Listed records:
==========
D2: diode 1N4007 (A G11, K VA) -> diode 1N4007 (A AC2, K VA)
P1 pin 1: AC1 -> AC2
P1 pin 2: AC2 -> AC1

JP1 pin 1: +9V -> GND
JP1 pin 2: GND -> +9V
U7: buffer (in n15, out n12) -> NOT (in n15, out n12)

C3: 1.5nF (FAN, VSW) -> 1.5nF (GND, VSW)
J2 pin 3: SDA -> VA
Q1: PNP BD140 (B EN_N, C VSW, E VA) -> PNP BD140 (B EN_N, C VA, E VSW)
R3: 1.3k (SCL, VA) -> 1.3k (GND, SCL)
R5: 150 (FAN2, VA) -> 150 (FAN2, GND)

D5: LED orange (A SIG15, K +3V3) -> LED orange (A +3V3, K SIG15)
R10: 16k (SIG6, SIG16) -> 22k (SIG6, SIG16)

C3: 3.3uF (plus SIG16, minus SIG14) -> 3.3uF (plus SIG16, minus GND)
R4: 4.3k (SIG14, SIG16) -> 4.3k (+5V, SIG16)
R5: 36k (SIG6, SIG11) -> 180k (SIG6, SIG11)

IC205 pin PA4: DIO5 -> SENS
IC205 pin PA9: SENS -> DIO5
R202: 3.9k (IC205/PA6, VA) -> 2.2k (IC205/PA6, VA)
==========
Task objective: Output the line bearing "Q1: PNP BD140" along with all the lines after it through the end of the entries, exactly, and no other lines.

Result of this task:
Q1: PNP BD140 (B EN_N, C VSW, E VA) -> PNP BD140 (B EN_N, C VA, E VSW)
R3: 1.3k (SCL, VA) -> 1.3k (GND, SCL)
R5: 150 (FAN2, VA) -> 150 (FAN2, GND)

D5: LED orange (A SIG15, K +3V3) -> LED orange (A +3V3, K SIG15)
R10: 16k (SIG6, SIG16) -> 22k (SIG6, SIG16)

C3: 3.3uF (plus SIG16, minus SIG14) -> 3.3uF (plus SIG16, minus GND)
R4: 4.3k (SIG14, SIG16) -> 4.3k (+5V, SIG16)
R5: 36k (SIG6, SIG11) -> 180k (SIG6, SIG11)

IC205 pin PA4: DIO5 -> SENS
IC205 pin PA9: SENS -> DIO5
R202: 3.9k (IC205/PA6, VA) -> 2.2k (IC205/PA6, VA)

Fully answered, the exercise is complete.